• What the exercise asks: Search through the entries for the word "pudełko" and copy every line that has it.

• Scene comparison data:
--

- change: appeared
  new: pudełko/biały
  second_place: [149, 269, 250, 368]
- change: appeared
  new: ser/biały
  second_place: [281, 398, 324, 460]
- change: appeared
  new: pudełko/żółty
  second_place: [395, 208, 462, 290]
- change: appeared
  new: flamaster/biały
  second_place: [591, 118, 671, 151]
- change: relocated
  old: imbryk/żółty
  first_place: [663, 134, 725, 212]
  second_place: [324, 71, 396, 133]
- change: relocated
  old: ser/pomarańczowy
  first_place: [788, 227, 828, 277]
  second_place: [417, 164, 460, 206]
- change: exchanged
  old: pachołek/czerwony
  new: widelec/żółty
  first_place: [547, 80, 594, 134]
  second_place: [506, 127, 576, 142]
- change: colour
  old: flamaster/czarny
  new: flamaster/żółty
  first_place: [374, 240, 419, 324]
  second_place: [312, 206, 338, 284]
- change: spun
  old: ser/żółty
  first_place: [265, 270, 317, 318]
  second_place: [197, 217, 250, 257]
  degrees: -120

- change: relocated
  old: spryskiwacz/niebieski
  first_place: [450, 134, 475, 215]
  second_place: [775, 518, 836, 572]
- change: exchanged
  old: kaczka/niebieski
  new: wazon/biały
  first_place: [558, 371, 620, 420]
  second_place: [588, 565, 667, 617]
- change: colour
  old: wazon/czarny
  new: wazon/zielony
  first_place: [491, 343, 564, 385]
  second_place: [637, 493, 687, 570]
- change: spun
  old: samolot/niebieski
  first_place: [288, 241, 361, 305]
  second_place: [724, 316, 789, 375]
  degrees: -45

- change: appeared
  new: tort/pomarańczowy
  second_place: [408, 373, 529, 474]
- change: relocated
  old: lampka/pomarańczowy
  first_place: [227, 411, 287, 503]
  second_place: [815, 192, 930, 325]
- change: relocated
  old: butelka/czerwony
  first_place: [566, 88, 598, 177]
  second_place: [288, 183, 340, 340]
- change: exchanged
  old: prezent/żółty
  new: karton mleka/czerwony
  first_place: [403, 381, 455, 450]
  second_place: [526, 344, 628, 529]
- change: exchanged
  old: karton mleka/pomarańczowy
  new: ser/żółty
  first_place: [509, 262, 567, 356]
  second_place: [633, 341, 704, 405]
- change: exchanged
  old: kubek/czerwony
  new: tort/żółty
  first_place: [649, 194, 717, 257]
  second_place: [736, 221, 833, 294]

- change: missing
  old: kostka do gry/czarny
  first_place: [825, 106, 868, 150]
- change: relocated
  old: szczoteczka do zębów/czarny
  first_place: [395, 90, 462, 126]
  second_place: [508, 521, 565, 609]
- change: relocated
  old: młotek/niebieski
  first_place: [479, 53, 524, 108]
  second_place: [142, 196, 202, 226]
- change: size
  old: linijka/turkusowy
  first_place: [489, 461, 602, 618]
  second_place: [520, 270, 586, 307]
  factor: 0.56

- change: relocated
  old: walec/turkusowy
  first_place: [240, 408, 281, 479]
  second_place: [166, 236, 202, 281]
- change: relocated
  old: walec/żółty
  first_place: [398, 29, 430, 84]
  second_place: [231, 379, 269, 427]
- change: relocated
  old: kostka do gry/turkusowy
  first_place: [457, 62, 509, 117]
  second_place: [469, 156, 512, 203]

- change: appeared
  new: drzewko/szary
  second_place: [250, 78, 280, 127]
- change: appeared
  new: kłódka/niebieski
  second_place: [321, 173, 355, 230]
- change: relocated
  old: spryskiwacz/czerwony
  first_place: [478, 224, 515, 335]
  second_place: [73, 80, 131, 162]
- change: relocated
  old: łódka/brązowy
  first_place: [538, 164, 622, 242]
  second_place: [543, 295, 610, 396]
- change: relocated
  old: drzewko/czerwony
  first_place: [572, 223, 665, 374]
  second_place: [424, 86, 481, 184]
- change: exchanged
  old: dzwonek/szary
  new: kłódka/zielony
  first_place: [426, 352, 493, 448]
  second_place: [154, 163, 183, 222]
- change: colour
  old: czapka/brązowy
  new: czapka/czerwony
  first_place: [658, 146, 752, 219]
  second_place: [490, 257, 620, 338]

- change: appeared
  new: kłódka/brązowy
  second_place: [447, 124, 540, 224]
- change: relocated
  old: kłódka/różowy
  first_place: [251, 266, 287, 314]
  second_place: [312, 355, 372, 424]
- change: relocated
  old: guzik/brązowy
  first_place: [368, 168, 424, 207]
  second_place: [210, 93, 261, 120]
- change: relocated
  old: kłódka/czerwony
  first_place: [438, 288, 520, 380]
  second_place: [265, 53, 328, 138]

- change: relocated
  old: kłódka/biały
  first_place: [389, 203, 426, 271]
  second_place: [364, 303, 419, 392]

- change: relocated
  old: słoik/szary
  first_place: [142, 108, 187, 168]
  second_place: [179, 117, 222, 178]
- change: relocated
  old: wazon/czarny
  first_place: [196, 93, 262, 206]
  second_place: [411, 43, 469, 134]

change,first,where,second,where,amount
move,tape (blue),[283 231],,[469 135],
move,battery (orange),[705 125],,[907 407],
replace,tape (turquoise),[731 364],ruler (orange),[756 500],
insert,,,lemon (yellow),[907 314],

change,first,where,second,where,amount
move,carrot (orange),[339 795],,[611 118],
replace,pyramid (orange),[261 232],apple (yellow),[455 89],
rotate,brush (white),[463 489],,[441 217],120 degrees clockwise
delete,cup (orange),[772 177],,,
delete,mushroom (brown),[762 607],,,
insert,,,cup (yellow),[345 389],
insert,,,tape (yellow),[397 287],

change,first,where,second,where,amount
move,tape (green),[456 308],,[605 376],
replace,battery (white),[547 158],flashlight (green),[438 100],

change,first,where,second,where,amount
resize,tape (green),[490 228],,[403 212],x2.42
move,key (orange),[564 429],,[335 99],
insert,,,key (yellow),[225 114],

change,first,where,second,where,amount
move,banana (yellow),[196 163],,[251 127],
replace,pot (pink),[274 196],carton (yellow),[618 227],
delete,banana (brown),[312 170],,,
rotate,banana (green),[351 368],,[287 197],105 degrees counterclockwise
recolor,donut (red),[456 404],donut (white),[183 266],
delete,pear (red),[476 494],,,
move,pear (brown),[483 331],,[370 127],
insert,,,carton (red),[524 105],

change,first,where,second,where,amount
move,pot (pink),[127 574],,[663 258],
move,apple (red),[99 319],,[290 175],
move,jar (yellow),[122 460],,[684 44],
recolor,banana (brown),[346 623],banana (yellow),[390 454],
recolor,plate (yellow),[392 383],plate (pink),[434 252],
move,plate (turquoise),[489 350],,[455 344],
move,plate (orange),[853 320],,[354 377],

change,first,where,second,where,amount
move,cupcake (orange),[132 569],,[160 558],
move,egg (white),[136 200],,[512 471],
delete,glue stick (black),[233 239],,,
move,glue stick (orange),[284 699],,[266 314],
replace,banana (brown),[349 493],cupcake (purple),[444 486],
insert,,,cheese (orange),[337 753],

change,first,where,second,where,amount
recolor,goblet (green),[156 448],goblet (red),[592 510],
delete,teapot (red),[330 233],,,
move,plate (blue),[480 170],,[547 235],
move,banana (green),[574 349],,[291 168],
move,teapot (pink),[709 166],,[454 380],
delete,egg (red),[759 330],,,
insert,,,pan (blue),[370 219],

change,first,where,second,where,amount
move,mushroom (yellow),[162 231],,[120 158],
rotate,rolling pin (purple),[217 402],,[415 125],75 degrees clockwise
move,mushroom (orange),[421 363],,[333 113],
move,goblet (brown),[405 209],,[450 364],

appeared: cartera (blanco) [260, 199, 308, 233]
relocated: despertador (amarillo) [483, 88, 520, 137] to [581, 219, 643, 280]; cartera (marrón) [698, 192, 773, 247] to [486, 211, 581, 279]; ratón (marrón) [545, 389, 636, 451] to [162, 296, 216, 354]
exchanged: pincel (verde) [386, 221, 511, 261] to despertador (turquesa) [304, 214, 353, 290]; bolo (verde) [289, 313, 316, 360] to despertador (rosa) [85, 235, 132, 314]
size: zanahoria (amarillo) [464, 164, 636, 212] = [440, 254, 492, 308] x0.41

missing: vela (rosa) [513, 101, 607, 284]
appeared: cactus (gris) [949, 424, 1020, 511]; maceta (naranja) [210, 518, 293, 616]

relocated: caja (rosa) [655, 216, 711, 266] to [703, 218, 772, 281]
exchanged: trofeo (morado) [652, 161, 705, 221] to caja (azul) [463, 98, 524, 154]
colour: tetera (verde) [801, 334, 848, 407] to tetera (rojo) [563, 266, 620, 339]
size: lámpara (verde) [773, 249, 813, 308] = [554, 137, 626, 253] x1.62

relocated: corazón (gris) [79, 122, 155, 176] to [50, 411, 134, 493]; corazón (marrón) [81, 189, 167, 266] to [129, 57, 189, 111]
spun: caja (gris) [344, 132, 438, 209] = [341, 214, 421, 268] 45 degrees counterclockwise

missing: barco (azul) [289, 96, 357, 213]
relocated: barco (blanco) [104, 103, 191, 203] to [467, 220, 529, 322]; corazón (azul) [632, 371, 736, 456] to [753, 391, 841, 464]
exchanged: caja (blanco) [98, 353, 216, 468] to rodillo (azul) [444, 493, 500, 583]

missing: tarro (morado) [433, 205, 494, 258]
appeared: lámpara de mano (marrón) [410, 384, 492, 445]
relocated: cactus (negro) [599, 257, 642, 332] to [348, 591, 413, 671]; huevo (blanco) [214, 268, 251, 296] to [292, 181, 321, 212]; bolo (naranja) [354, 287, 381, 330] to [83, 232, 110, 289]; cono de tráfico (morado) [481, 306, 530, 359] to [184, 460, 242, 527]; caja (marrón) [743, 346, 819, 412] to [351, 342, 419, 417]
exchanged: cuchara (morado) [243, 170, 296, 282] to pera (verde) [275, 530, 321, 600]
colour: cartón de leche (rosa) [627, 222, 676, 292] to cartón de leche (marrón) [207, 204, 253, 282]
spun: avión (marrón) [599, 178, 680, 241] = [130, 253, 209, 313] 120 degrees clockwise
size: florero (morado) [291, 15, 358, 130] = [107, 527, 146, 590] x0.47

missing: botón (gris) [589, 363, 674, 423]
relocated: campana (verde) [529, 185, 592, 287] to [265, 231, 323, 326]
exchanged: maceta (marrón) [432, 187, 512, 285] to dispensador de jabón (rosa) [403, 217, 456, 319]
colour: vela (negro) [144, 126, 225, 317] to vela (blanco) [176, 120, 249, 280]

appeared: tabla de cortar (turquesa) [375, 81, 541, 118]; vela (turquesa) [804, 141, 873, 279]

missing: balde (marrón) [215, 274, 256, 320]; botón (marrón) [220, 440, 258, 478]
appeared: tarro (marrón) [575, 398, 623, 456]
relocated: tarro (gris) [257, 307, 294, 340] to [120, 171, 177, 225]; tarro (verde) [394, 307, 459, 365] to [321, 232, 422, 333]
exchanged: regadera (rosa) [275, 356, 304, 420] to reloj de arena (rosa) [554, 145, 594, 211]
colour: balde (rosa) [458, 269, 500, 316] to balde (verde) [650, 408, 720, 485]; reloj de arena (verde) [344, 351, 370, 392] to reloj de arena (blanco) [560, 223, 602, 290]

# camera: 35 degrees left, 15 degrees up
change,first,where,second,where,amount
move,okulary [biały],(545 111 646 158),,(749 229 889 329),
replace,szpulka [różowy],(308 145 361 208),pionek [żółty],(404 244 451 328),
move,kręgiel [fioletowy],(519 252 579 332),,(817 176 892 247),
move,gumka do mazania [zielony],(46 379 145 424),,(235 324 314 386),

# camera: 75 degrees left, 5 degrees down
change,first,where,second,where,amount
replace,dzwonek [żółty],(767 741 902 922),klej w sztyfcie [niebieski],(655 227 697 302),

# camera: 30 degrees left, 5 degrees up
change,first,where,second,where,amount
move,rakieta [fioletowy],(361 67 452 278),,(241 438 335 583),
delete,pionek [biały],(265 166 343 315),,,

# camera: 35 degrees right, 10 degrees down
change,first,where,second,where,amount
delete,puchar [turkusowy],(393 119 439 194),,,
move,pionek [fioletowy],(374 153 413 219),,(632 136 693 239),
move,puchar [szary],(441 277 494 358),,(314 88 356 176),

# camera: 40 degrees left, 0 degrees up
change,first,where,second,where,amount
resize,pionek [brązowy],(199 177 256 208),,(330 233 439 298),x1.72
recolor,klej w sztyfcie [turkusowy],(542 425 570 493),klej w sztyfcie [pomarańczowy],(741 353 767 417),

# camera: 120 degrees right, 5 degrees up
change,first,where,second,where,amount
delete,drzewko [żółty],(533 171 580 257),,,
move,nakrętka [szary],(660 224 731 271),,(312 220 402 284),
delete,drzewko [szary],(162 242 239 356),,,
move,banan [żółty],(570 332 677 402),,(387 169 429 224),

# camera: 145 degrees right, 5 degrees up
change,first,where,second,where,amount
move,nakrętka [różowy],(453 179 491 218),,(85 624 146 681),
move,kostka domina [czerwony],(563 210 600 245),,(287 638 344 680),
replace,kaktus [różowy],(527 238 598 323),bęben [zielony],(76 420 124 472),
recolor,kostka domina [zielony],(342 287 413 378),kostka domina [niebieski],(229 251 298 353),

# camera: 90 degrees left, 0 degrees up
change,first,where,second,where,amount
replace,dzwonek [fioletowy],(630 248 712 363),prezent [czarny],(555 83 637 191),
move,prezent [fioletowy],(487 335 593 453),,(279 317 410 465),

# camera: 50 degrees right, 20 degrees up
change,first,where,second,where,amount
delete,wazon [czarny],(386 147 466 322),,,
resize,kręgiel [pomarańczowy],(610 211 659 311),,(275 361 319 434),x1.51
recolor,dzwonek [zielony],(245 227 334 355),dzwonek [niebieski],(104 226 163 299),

--

• Answer:
  new: pudełko/biały
  new: pudełko/żółty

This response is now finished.